Work request :: Copy nothing but the lines below, from the one with "(739, 468) = (371, 404): none -> purple gift" through the one with "(438, 282) = (445, 347): none -> red box", exactly as written; no pictures should appear.

=-=-=-=-=

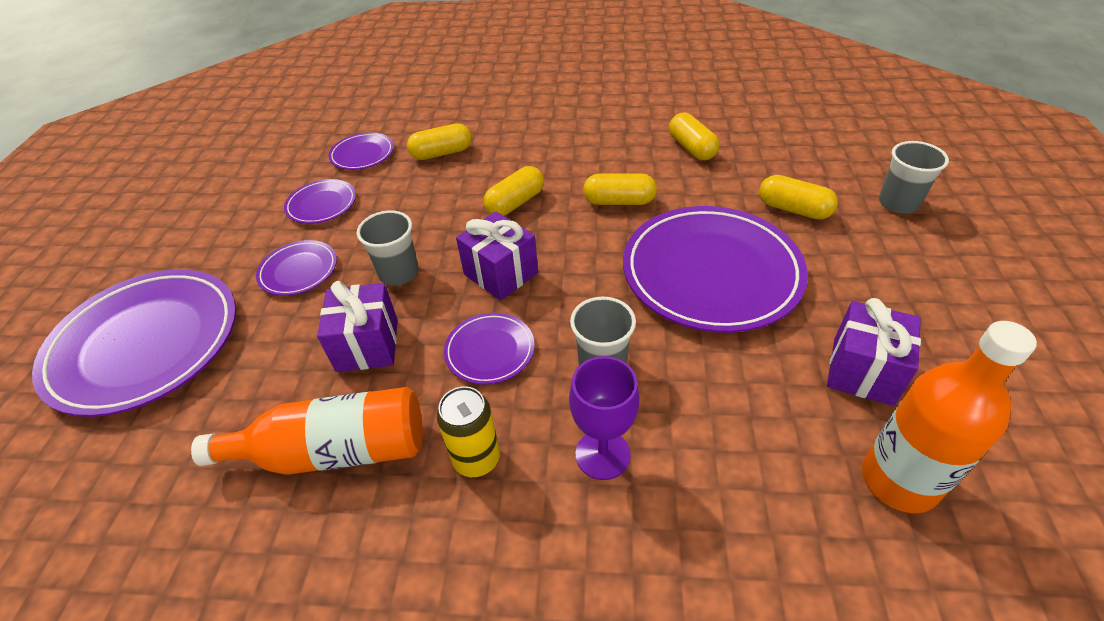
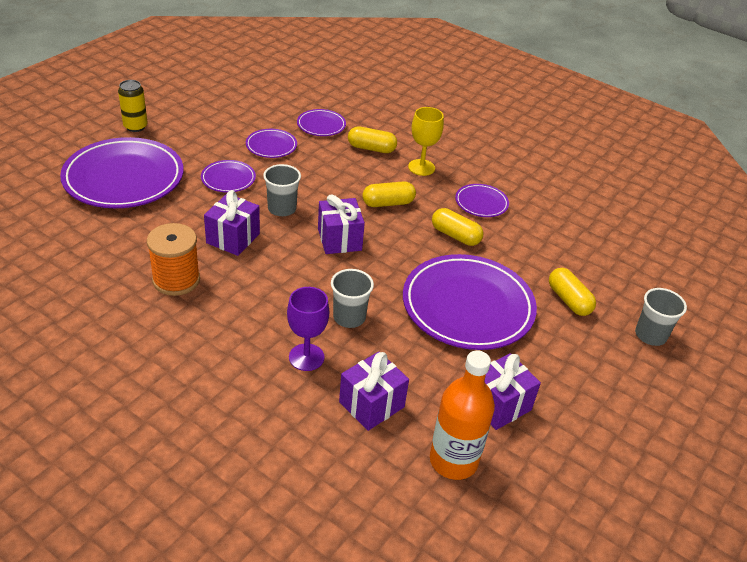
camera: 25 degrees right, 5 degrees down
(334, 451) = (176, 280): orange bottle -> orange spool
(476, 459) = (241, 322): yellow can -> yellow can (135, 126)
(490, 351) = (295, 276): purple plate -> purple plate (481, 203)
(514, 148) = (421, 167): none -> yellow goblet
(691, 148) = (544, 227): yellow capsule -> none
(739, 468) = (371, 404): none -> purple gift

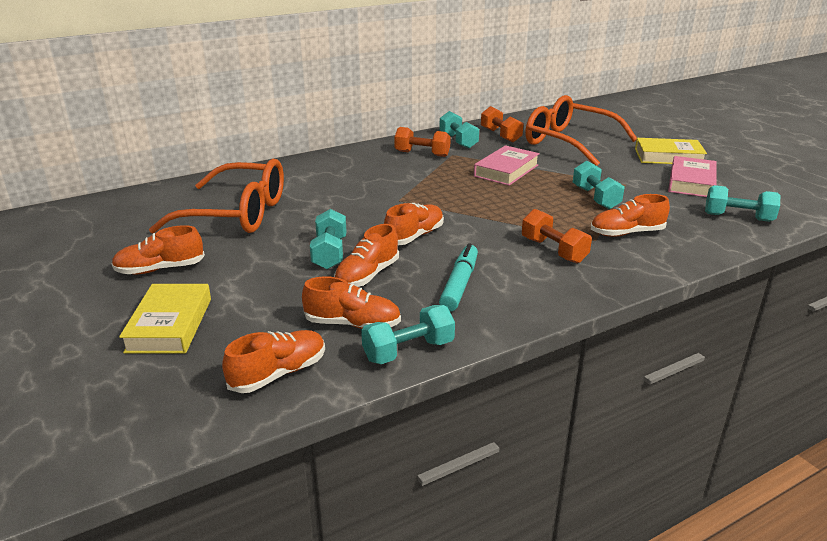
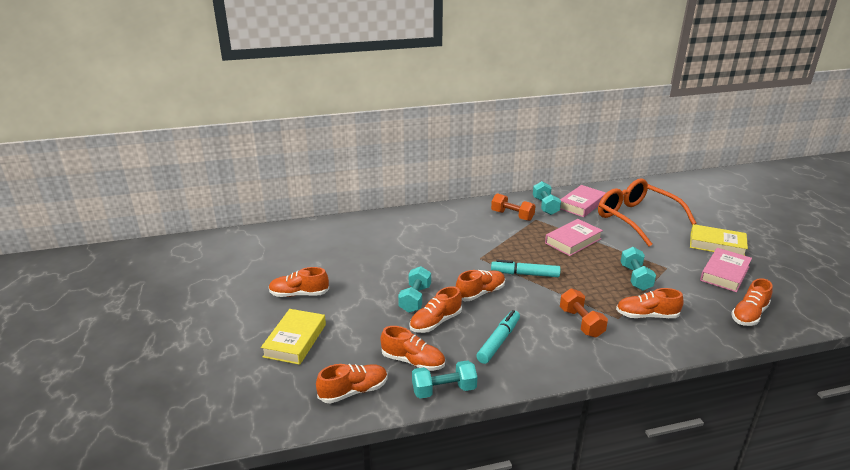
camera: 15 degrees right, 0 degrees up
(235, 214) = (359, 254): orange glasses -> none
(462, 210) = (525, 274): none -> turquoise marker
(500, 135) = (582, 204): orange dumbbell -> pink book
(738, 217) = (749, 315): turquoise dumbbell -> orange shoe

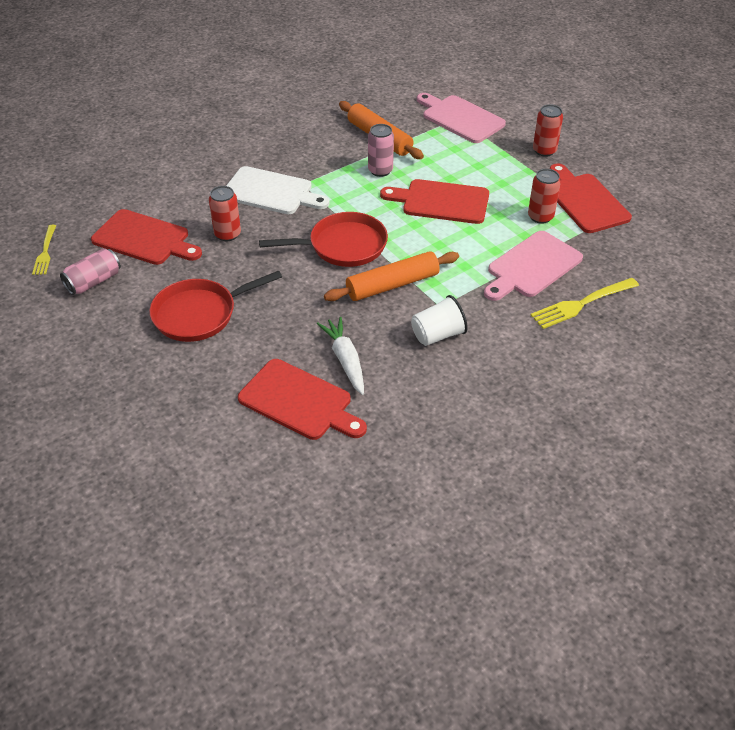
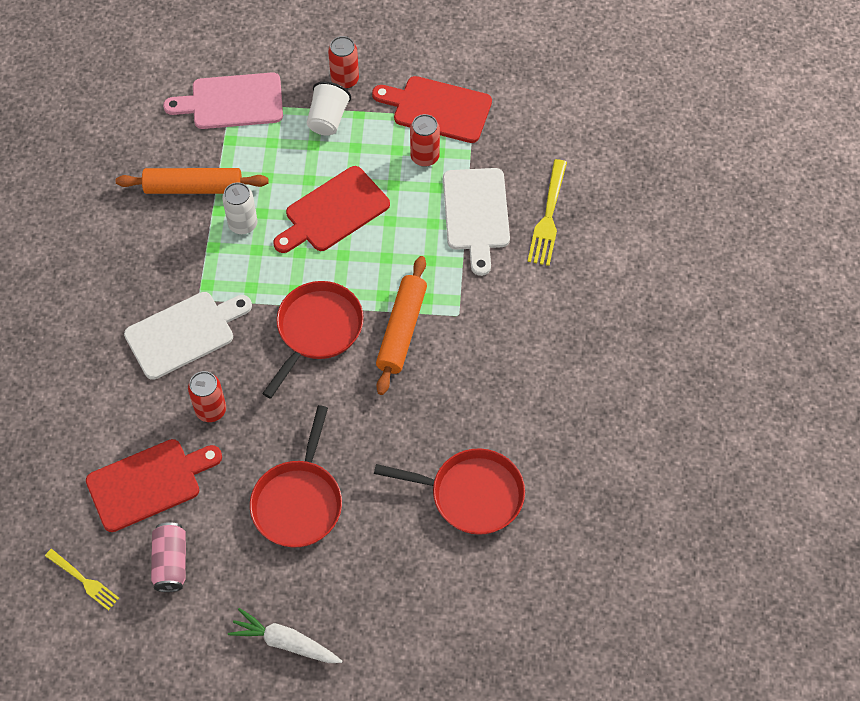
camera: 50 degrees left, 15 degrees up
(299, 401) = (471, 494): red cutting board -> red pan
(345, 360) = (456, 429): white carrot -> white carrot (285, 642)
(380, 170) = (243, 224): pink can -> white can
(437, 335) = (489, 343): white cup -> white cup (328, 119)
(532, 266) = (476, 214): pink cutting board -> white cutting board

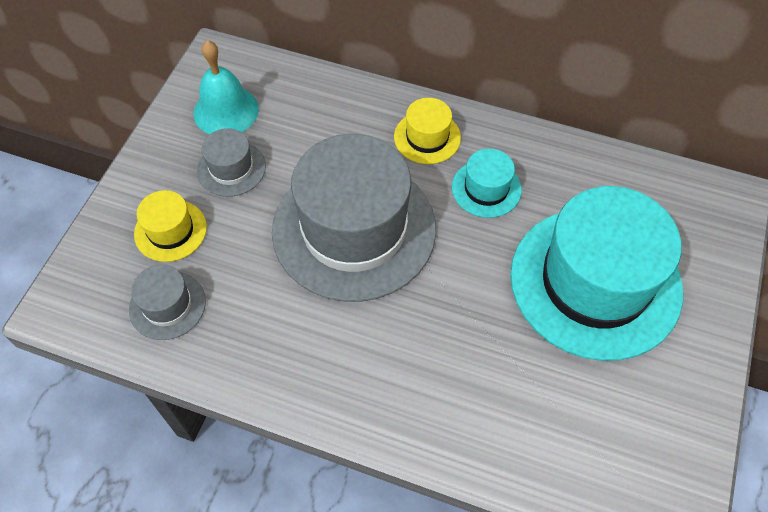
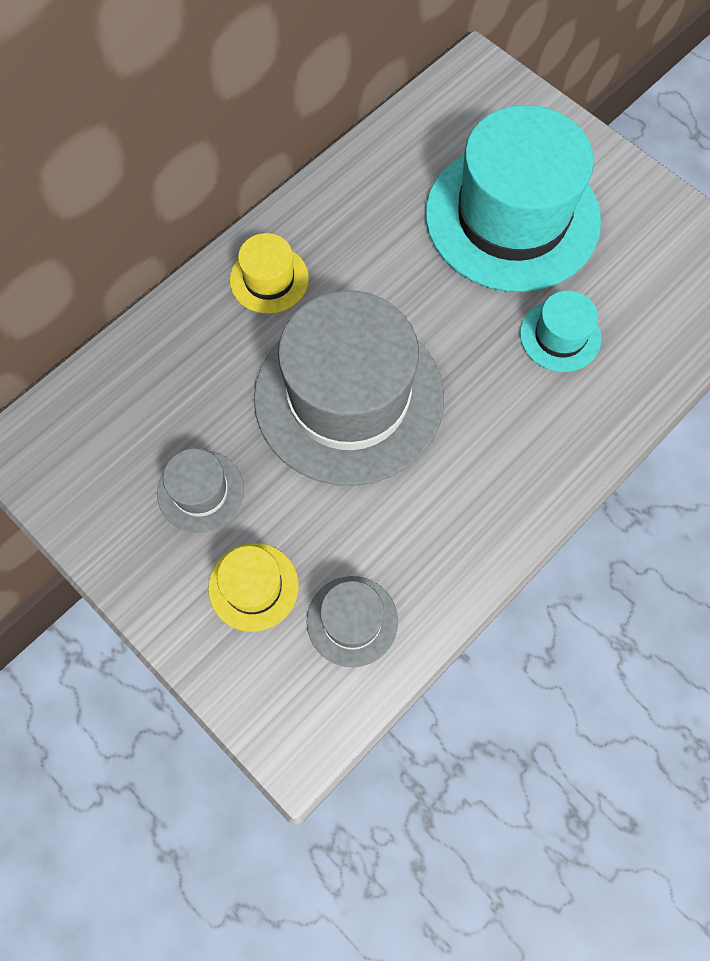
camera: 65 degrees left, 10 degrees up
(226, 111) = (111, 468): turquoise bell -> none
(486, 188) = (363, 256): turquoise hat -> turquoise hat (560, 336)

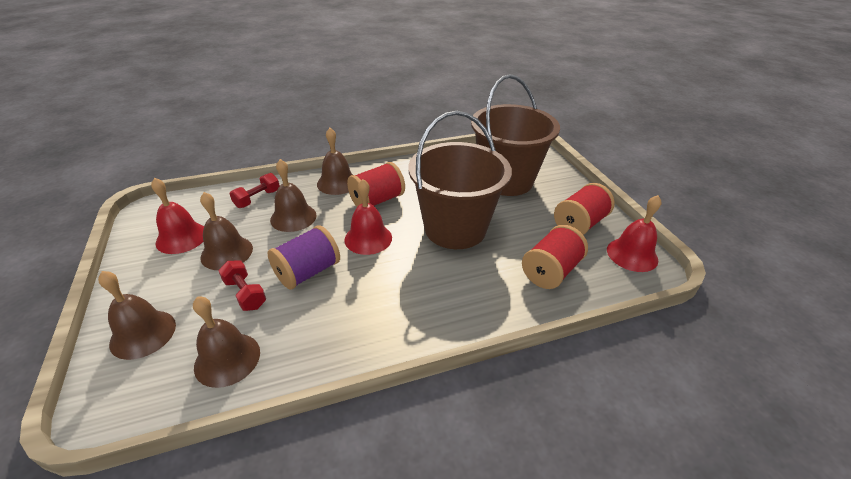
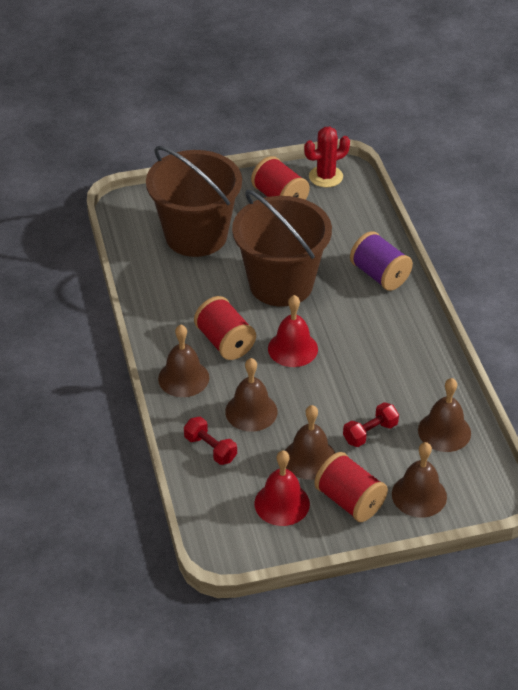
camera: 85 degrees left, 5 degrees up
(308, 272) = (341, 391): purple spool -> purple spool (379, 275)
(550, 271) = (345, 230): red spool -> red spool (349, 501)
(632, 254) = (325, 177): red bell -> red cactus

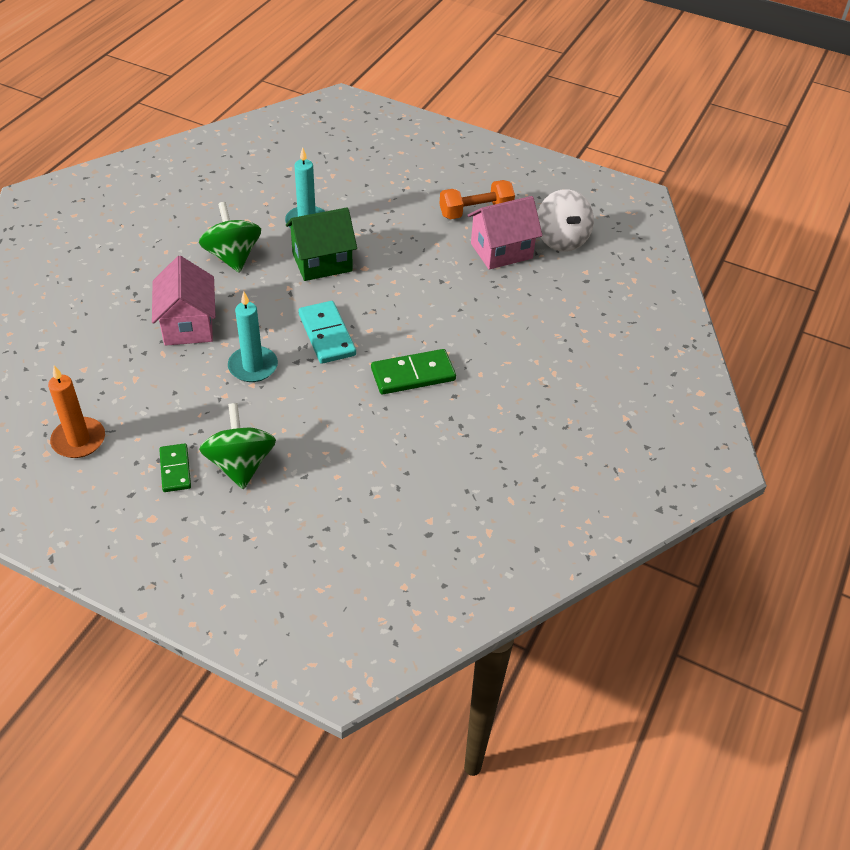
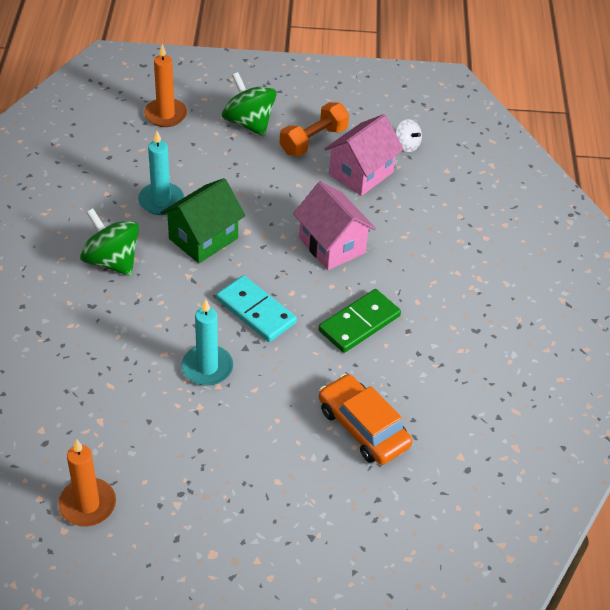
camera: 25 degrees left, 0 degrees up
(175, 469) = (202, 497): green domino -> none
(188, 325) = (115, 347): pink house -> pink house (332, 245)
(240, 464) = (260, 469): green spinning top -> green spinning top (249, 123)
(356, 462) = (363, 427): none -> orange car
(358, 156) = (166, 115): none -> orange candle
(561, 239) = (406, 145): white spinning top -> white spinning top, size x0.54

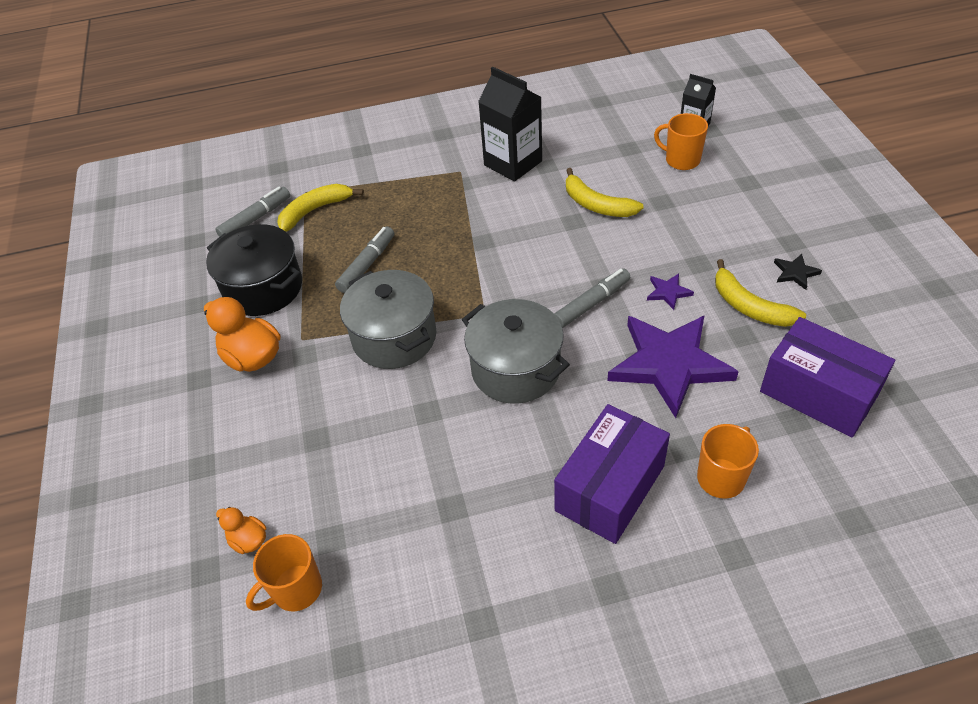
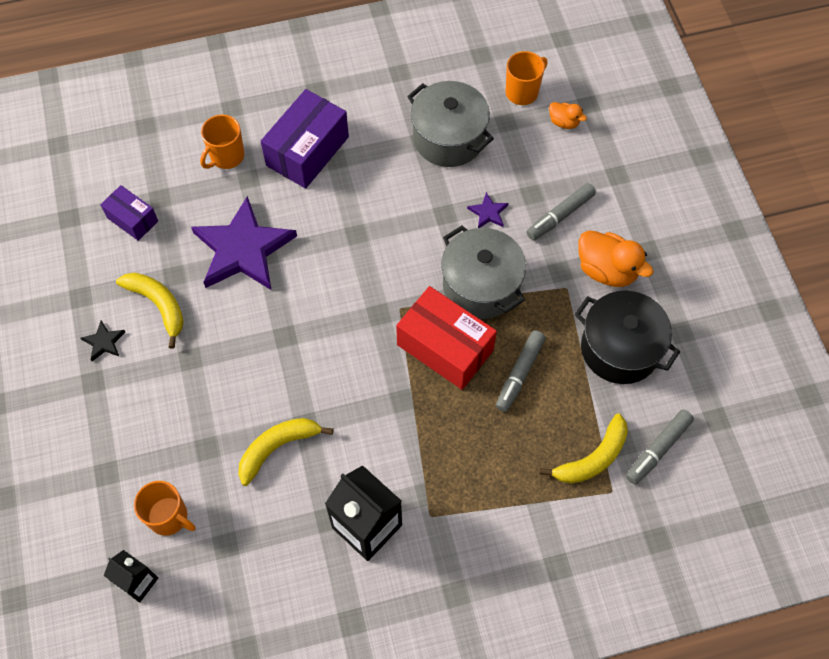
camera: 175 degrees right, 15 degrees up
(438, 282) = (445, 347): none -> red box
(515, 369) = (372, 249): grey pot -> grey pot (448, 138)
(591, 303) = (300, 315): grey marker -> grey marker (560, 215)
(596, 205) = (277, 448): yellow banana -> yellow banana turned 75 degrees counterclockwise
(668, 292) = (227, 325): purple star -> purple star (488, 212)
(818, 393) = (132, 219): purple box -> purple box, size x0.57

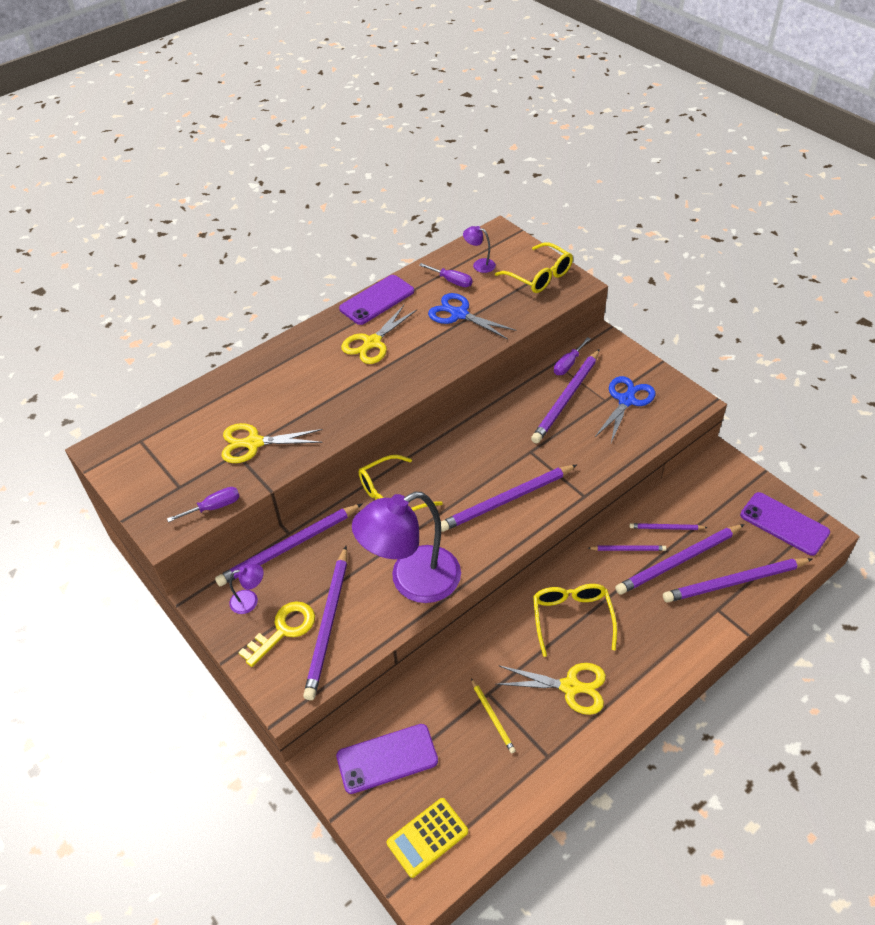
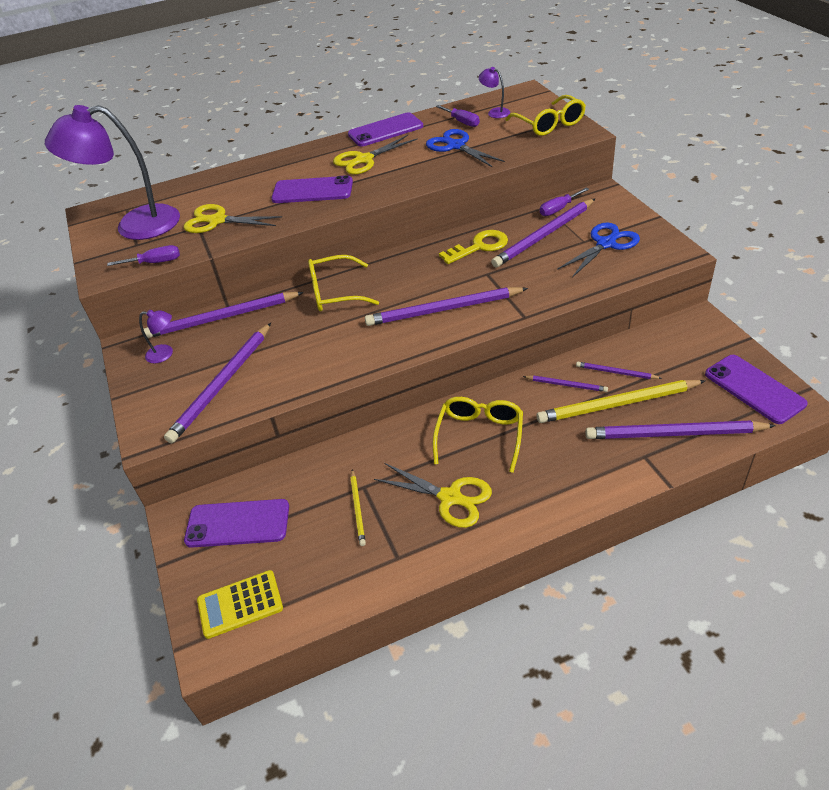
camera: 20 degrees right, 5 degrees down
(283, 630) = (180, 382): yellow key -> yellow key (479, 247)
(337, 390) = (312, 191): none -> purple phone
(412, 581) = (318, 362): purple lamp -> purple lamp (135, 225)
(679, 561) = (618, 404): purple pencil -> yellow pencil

=-=-=-=-=

Task solution ::
(739, 468) = (371, 404): none -> purple gift

camera: 15 degrees right, 0 degrees up
(235, 214) = (359, 254): orange glasses -> none
(462, 210) = (525, 274): none -> turquoise marker
(500, 135) = (582, 204): orange dumbbell -> pink book
(738, 217) = (749, 315): turquoise dumbbell -> orange shoe

camera: 50 degrees left, 15 degrees up
(299, 401) = (471, 494): red cutting board -> red pan
(345, 360) = (456, 429): white carrot -> white carrot (285, 642)
(380, 170) = (243, 224): pink can -> white can
(437, 335) = (489, 343): white cup -> white cup (328, 119)
(532, 266) = (476, 214): pink cutting board -> white cutting board

camera: 65 degrees left, 10 degrees up
(226, 111) = (111, 468): turquoise bell -> none
(486, 188) = (363, 256): turquoise hat -> turquoise hat (560, 336)

camera: 85 degrees left, 5 degrees up
(308, 272) = (341, 391): purple spool -> purple spool (379, 275)
(550, 271) = (345, 230): red spool -> red spool (349, 501)
(632, 254) = (325, 177): red bell -> red cactus

camera: 25 degrees left, 0 degrees up
(175, 469) = (202, 497): green domino -> none
(188, 325) = (115, 347): pink house -> pink house (332, 245)
(240, 464) = (260, 469): green spinning top -> green spinning top (249, 123)
(356, 462) = (363, 427): none -> orange car
(358, 156) = (166, 115): none -> orange candle
(561, 239) = (406, 145): white spinning top -> white spinning top, size x0.54

camera: 175 degrees right, 15 degrees up
(438, 282) = (445, 347): none -> red box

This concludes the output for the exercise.